» Data to use

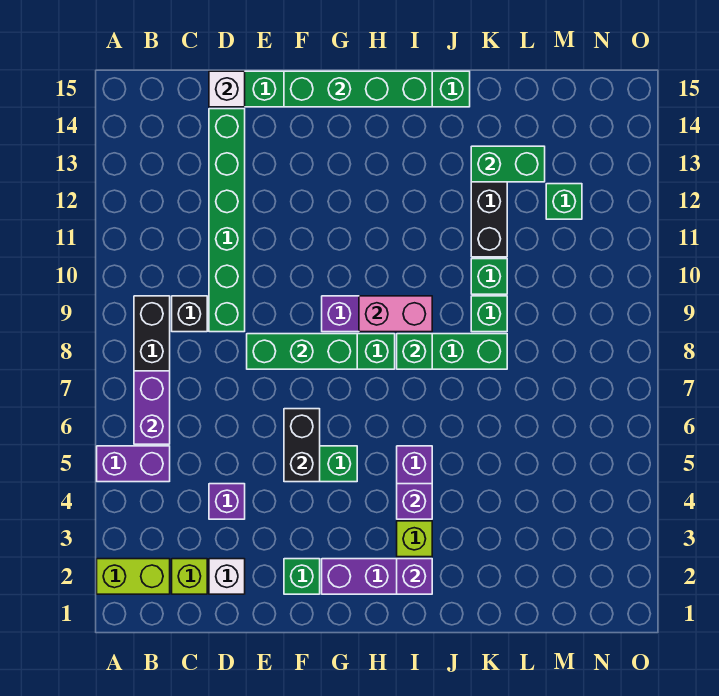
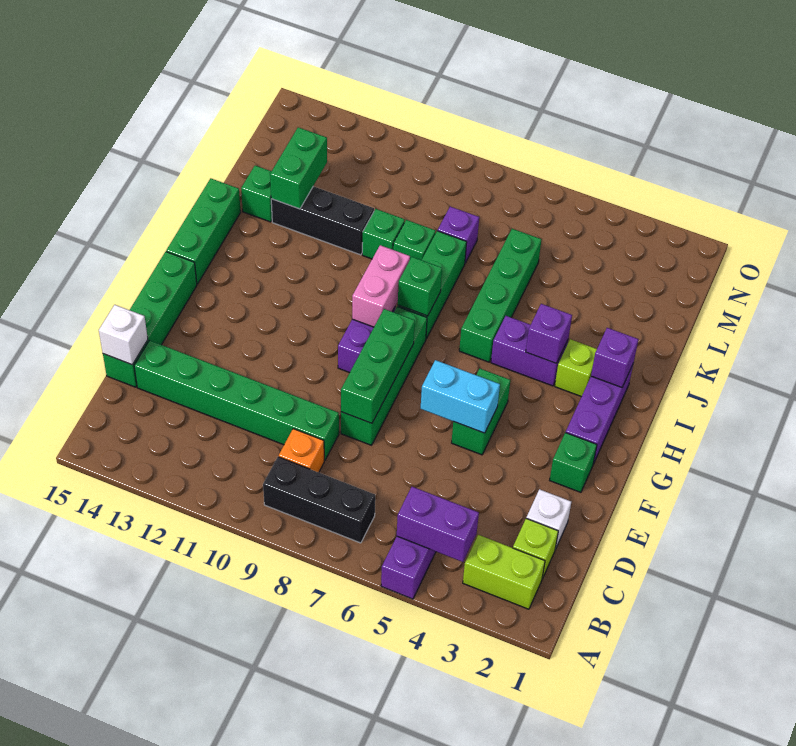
lime brick A2:B2 level 1 -> lime brick B2:B3 level 1
purple brick B6:B7 level 2 -> purple brick B4:B5 level 2
black brick C9 level 1 -> orange brick C9 level 1
purple brick D4 level 1 -> purple brick L8 level 1
black brick F5:F6 level 2 -> cyan brick F5:F6 level 2
green brick F15:I15 level 2 -> green brick I6:L6 level 1
green brick M12 level 1 -> green brick K14 level 1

» Exercise aim
Return every entry above exactly. Pictures stay out.

» Result of the exercise
lime brick A2:B2 level 1 -> lime brick B2:B3 level 1
purple brick B6:B7 level 2 -> purple brick B4:B5 level 2
black brick C9 level 1 -> orange brick C9 level 1
purple brick D4 level 1 -> purple brick L8 level 1
black brick F5:F6 level 2 -> cyan brick F5:F6 level 2
green brick F15:I15 level 2 -> green brick I6:L6 level 1
green brick M12 level 1 -> green brick K14 level 1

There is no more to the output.